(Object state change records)
►

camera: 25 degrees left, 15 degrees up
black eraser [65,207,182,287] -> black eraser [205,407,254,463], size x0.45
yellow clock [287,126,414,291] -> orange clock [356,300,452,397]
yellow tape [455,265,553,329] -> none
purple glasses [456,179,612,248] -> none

◄
►

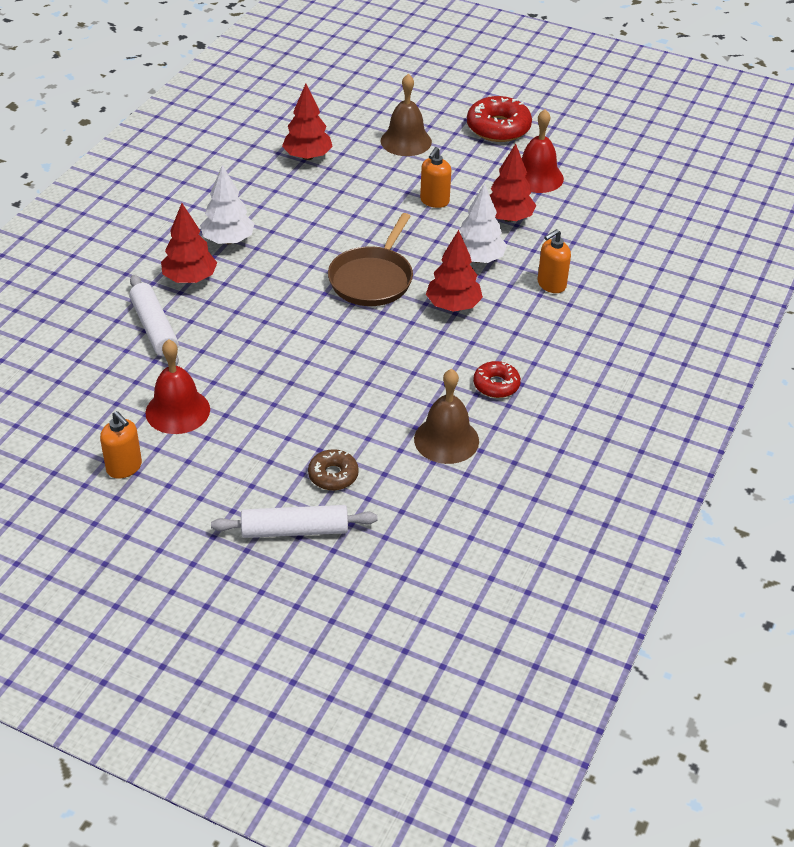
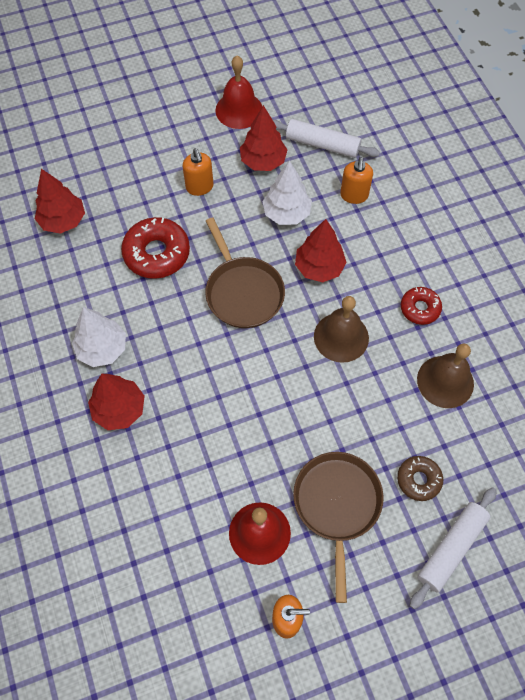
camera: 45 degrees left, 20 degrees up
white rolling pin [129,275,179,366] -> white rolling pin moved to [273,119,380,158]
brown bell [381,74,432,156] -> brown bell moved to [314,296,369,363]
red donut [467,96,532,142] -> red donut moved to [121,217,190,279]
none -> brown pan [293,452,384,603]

◄

* [Exercise details]: Copy the lines above exactly. Start with the line containing "camera: 45 degrees left, 20 degrees up", end with the line containing "none -> brown pan [293,452,384,603]", and include both.

* [Finished task]:
camera: 45 degrees left, 20 degrees up
white rolling pin [129,275,179,366] -> white rolling pin moved to [273,119,380,158]
brown bell [381,74,432,156] -> brown bell moved to [314,296,369,363]
red donut [467,96,532,142] -> red donut moved to [121,217,190,279]
none -> brown pan [293,452,384,603]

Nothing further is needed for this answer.